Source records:
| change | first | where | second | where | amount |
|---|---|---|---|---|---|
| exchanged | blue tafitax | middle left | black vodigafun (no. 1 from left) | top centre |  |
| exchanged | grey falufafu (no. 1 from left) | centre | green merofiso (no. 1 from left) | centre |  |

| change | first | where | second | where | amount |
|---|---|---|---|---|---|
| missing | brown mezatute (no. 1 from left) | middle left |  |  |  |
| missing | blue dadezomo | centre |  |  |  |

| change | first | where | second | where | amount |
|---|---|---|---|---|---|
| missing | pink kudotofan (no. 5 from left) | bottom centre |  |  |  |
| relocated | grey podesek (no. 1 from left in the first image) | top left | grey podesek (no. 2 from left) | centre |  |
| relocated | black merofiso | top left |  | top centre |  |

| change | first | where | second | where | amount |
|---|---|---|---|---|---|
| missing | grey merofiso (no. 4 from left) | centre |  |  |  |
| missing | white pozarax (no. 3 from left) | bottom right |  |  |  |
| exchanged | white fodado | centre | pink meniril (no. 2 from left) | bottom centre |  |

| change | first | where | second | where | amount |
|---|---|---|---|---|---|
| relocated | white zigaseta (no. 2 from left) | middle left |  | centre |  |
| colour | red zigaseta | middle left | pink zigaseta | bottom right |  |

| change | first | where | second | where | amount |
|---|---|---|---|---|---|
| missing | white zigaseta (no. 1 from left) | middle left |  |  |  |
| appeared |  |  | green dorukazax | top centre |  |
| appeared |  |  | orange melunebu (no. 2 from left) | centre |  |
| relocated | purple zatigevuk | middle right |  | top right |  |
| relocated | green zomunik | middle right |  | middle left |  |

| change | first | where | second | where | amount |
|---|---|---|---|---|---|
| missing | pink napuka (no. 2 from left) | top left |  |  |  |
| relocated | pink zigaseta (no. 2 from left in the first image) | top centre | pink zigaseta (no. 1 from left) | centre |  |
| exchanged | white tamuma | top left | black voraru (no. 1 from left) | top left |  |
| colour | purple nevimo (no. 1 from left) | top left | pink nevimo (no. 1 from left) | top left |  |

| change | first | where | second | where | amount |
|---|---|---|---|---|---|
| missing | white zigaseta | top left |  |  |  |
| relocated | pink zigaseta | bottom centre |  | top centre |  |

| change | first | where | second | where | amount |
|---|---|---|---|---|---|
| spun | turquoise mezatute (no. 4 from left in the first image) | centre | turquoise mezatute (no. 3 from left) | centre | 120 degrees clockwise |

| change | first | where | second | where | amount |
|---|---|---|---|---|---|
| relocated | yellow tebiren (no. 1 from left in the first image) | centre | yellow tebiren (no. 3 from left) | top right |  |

### Problem requirements:
In the data above, repeat exactly each line from the first through the line that contains "exchanged | blue", and give nothing else.

### Task solution:
| change | first | where | second | where | amount |
|---|---|---|---|---|---|
| exchanged | blue tafitax | middle left | black vodigafun (no. 1 from left) | top centre |  |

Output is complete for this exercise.